**Assignment:**
The answer must consist solely of the lines below starting at the one containing "none -> black 1x2 slope [60,368,112,393]" and ending at the one containing "none -> tan 1x1 brick [821,73,846,99]", repeated exactly, with both ends included and all pictures omitted.

**Source material:**
....................
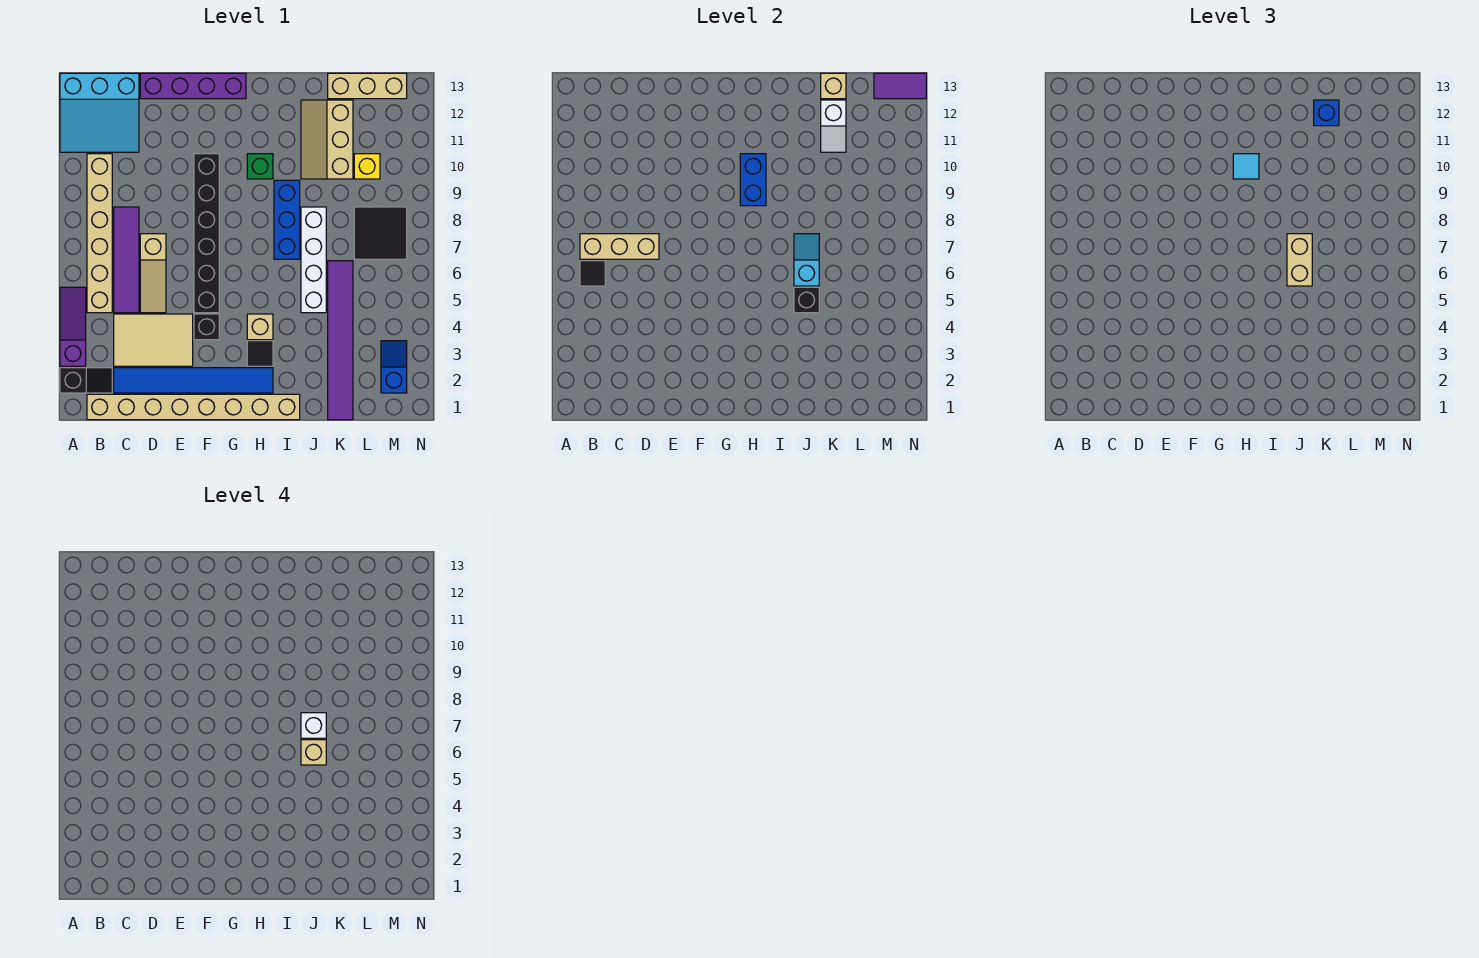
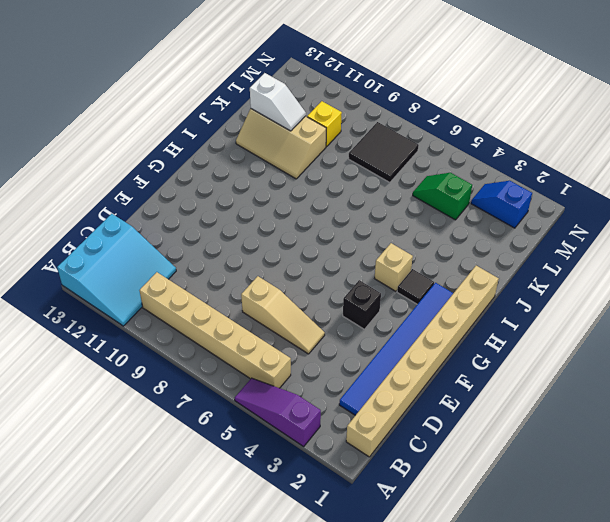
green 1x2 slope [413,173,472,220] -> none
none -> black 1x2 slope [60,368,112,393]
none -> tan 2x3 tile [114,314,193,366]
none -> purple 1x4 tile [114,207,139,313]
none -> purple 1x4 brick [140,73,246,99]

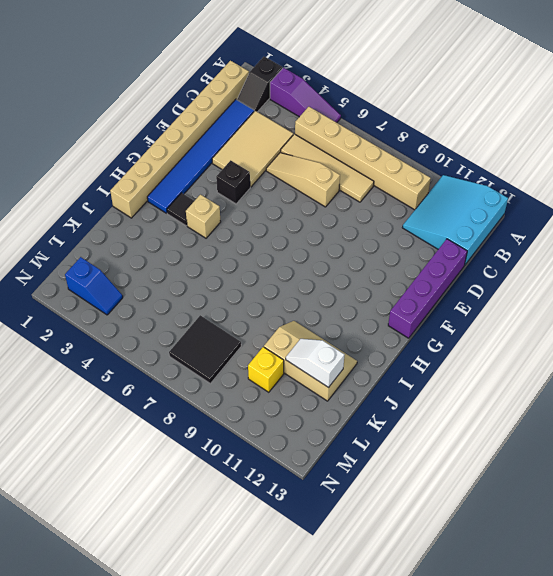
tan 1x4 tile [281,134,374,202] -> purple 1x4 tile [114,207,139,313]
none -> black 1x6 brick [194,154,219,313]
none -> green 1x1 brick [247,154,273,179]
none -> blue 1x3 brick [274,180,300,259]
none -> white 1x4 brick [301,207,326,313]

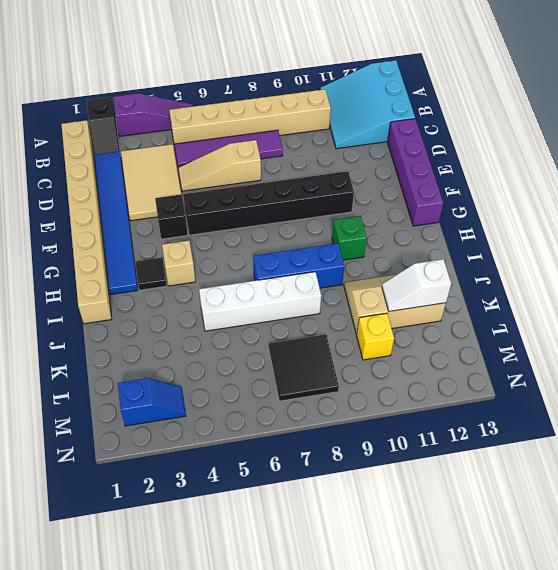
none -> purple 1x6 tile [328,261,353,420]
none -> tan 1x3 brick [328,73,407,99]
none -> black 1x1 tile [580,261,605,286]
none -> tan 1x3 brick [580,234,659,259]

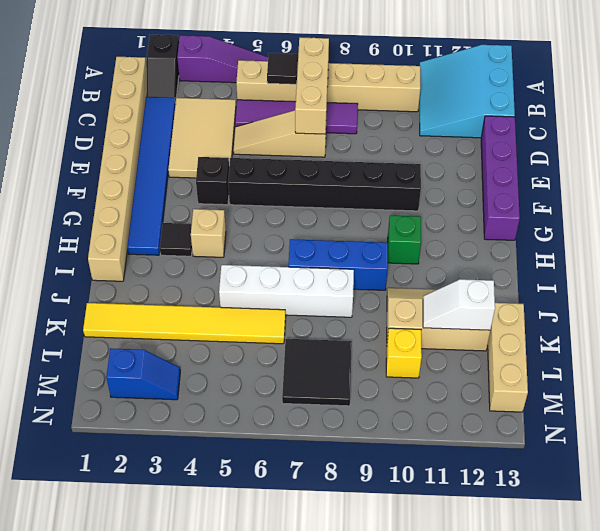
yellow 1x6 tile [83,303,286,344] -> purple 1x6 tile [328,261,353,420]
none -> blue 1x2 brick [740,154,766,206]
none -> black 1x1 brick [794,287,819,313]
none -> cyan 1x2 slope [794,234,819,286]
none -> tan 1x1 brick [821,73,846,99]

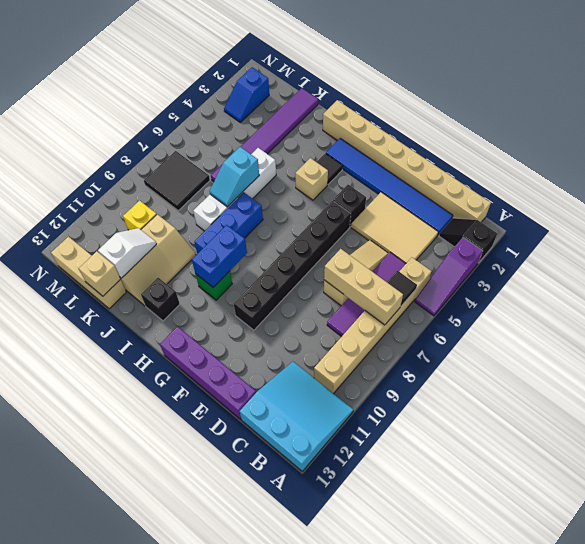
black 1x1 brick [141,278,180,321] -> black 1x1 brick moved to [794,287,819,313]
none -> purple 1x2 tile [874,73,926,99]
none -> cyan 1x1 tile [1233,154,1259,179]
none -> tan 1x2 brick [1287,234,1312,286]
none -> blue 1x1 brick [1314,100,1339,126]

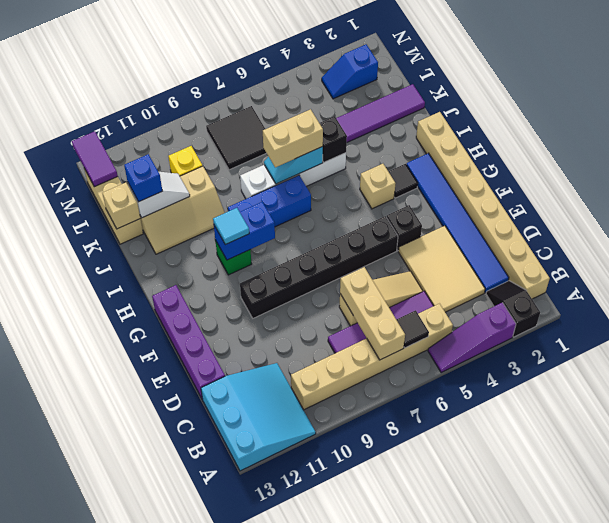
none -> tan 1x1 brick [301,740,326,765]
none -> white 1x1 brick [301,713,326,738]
....................
**Exercise solution:**
none -> black 1x2 slope [60,368,112,393]
none -> tan 2x3 tile [114,314,193,366]
none -> purple 1x4 tile [114,207,139,313]
none -> purple 1x4 brick [140,73,246,99]

tan 1x4 tile [281,134,374,202] -> purple 1x4 tile [114,207,139,313]
none -> black 1x6 brick [194,154,219,313]
none -> green 1x1 brick [247,154,273,179]
none -> blue 1x3 brick [274,180,300,259]
none -> white 1x4 brick [301,207,326,313]

none -> purple 1x6 tile [328,261,353,420]
none -> tan 1x3 brick [328,73,407,99]
none -> black 1x1 tile [580,261,605,286]
none -> tan 1x3 brick [580,234,659,259]

yellow 1x6 tile [83,303,286,344] -> purple 1x6 tile [328,261,353,420]
none -> blue 1x2 brick [740,154,766,206]
none -> black 1x1 brick [794,287,819,313]
none -> cyan 1x2 slope [794,234,819,286]
none -> tan 1x1 brick [821,73,846,99]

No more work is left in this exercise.